■ Data extracts
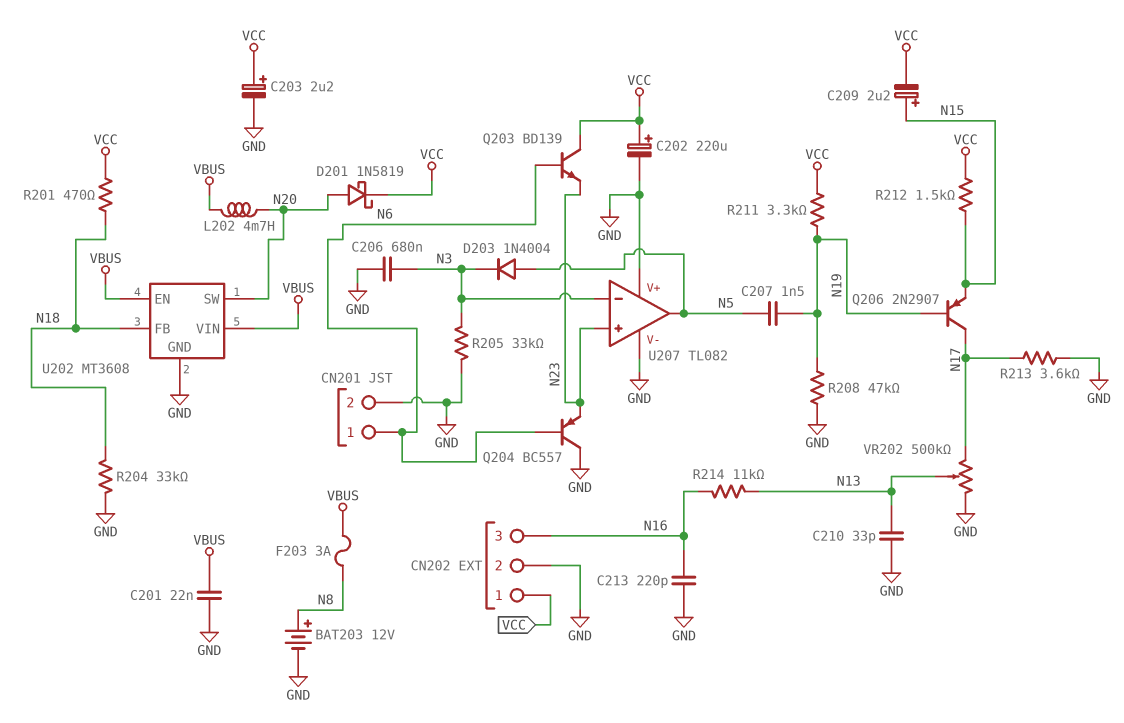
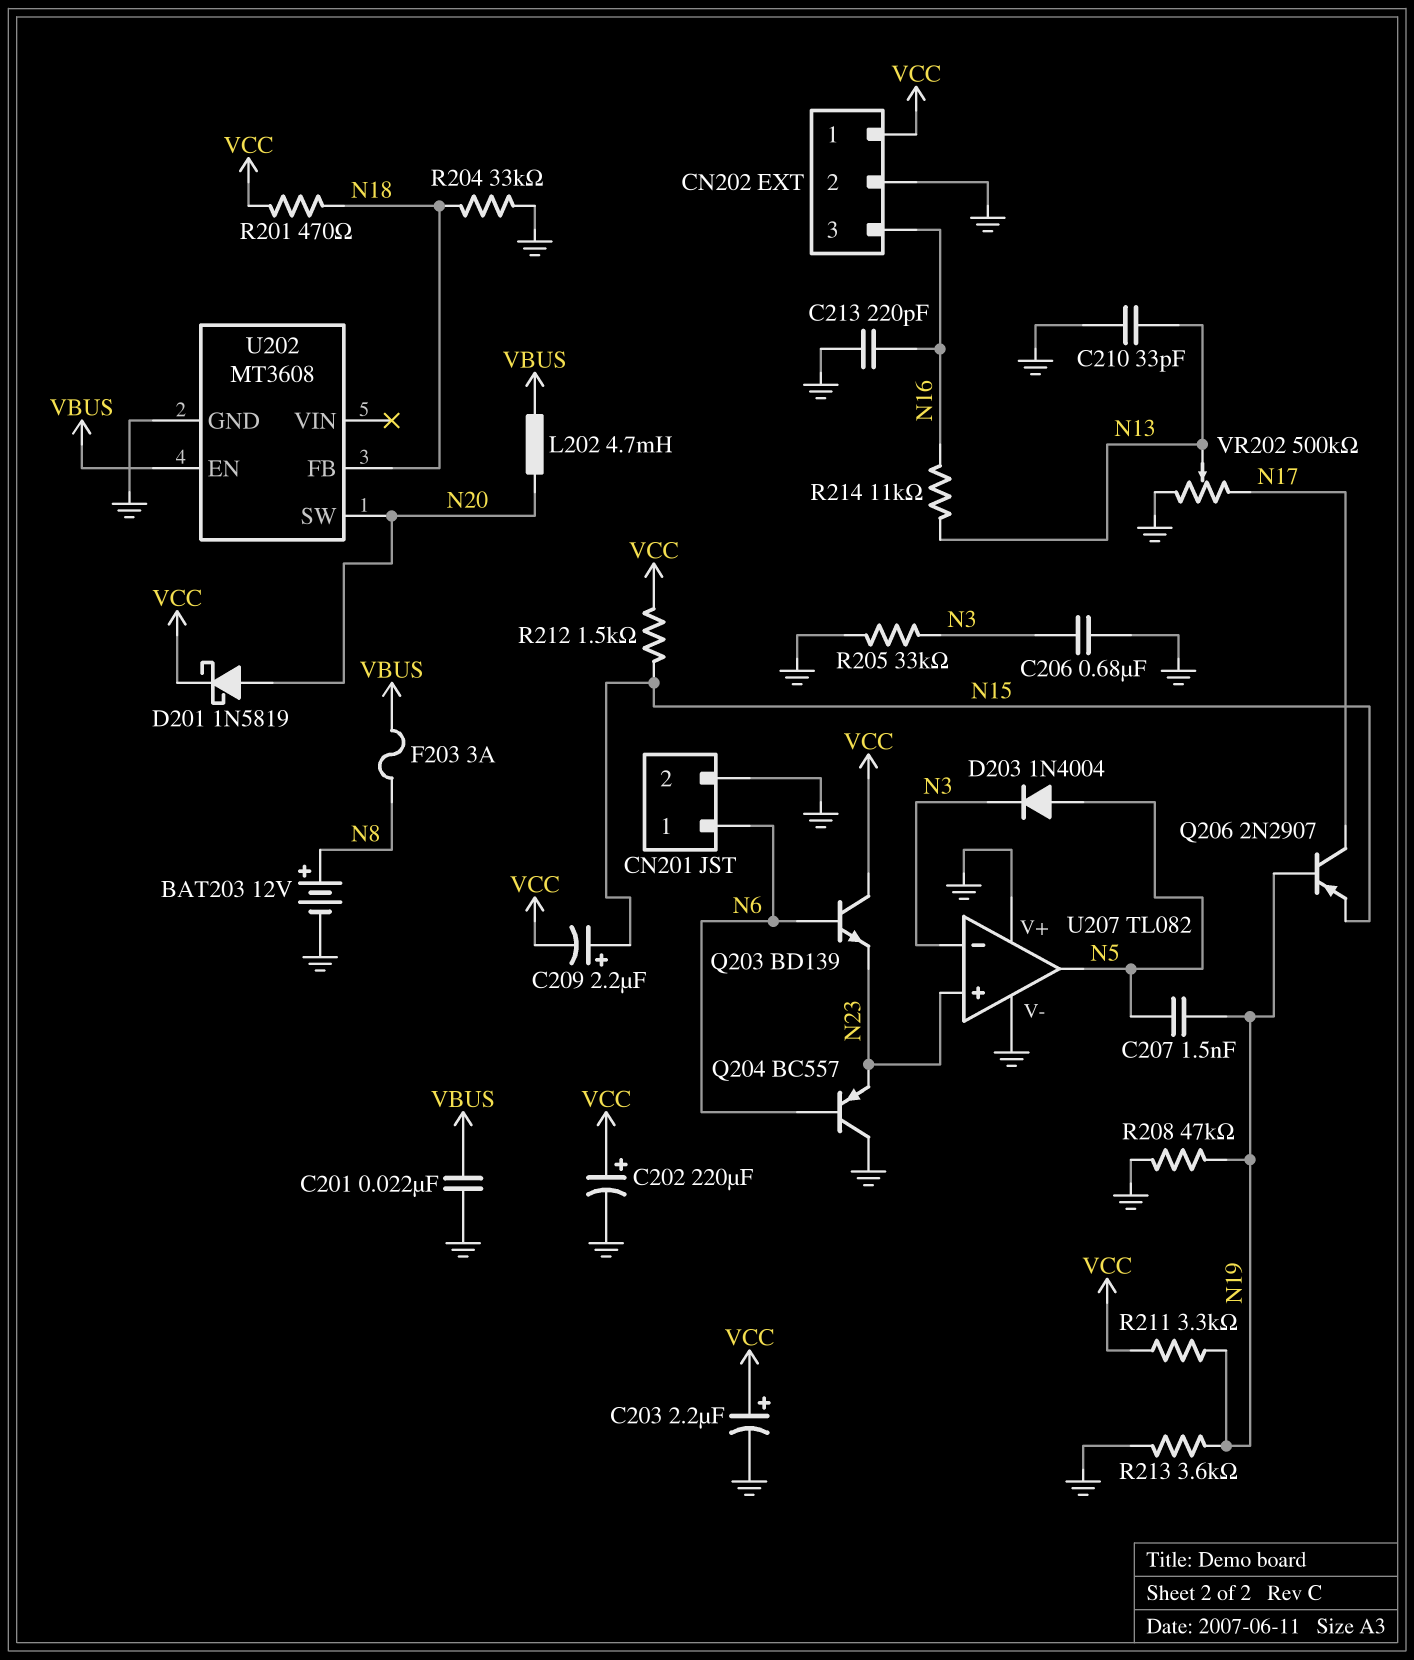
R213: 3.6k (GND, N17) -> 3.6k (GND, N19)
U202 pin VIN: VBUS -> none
==
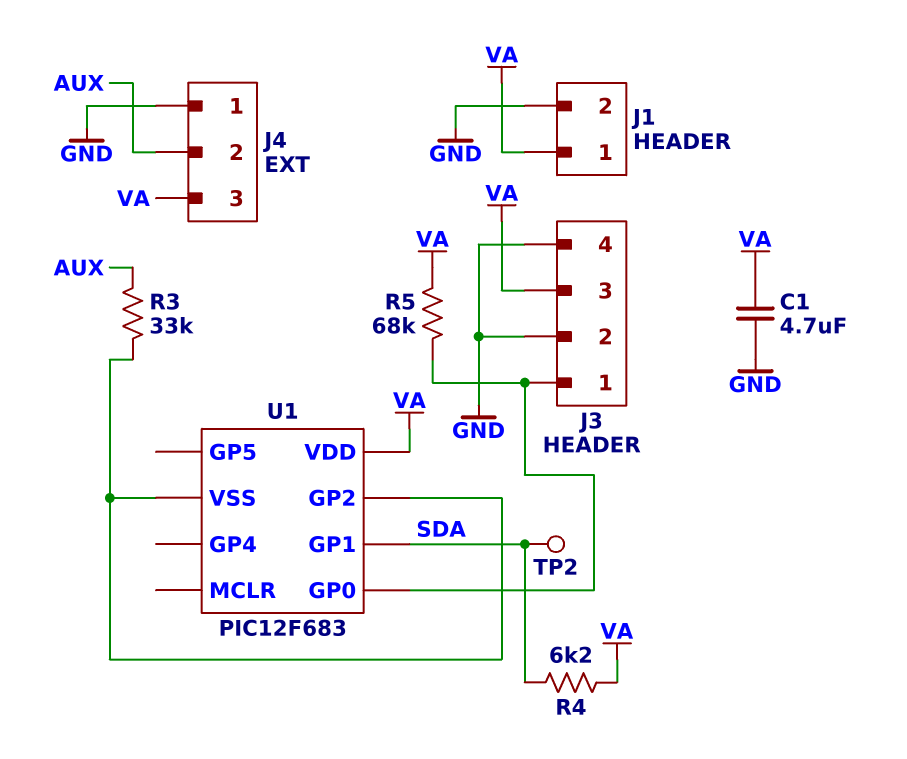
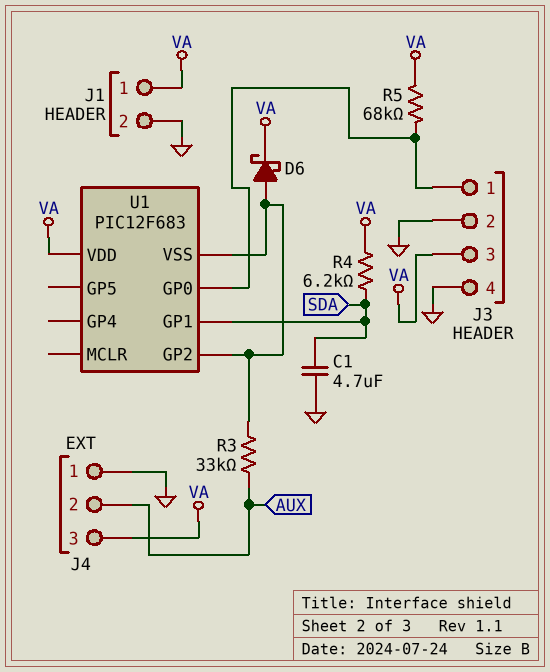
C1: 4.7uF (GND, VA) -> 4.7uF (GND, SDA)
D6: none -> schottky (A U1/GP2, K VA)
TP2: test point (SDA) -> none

■ What is required
Start with the line above that contains "D6: none -> schottky (A U1/GP2, K VA)" and end with the line that contains "TP2: test point (SDA) -> none". Write out those lines exactly, and only those.

■ Exercise result
D6: none -> schottky (A U1/GP2, K VA)
TP2: test point (SDA) -> none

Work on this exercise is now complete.